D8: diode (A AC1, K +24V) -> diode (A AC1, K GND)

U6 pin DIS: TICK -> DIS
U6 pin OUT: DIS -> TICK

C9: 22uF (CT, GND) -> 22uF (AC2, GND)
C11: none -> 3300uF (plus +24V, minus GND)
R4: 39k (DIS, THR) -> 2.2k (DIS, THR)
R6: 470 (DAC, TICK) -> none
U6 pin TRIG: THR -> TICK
.....
Brief. The full listing above should be restated word for word.

Written answer.
D8: diode (A AC1, K +24V) -> diode (A AC1, K GND)

U6 pin DIS: TICK -> DIS
U6 pin OUT: DIS -> TICK

C9: 22uF (CT, GND) -> 22uF (AC2, GND)
C11: none -> 3300uF (plus +24V, minus GND)
R4: 39k (DIS, THR) -> 2.2k (DIS, THR)
R6: 470 (DAC, TICK) -> none
U6 pin TRIG: THR -> TICK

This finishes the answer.